---- Exercise material

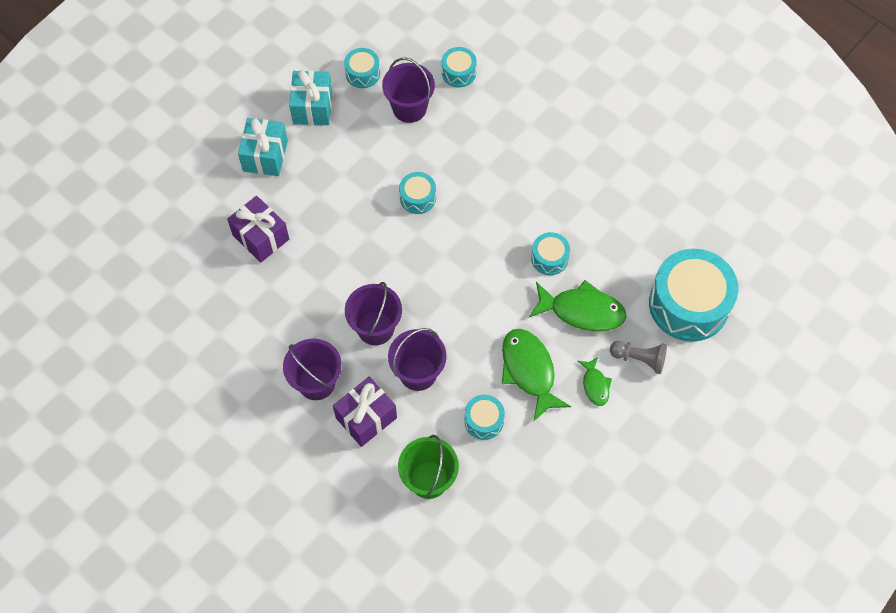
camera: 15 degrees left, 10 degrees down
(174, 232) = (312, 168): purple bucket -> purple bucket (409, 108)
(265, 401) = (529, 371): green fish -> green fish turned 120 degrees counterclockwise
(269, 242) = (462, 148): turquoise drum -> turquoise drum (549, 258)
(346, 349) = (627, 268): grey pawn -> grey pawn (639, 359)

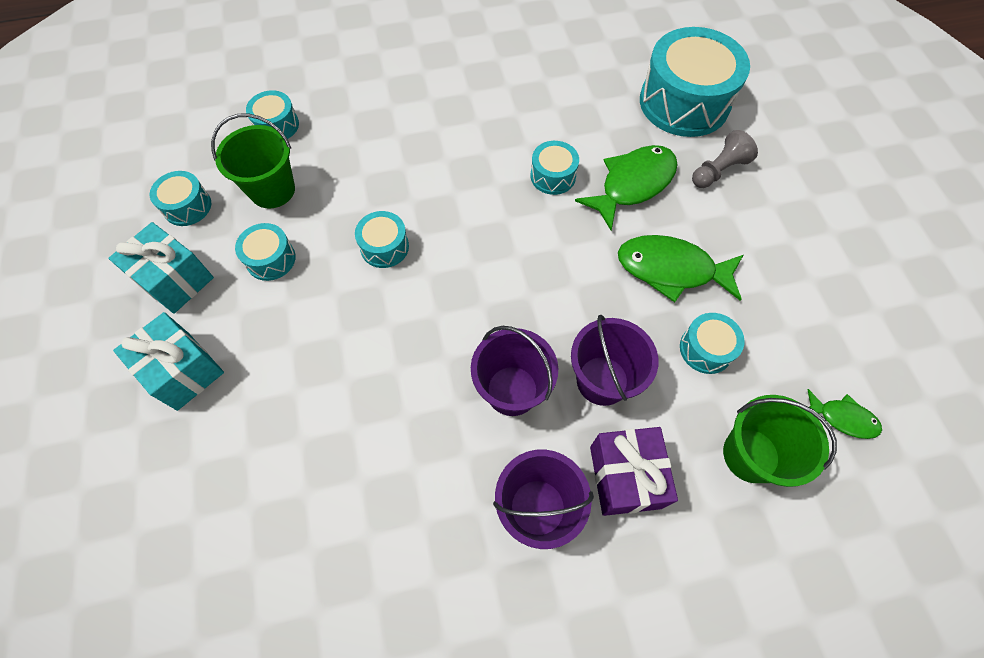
camera: 55 degrees left, 0 degrees up
(261, 237) = (285, 447): purple gift -> none
(362, 144) = (270, 259): none -> turquoise drum
(409, 108) = (272, 190): purple bucket -> green bucket
(595, 385) = (725, 222): green fish -> green fish (843, 418)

--------

__The problem__. The expected answer is one number: how many lines above contain "none".

__Response box__. 2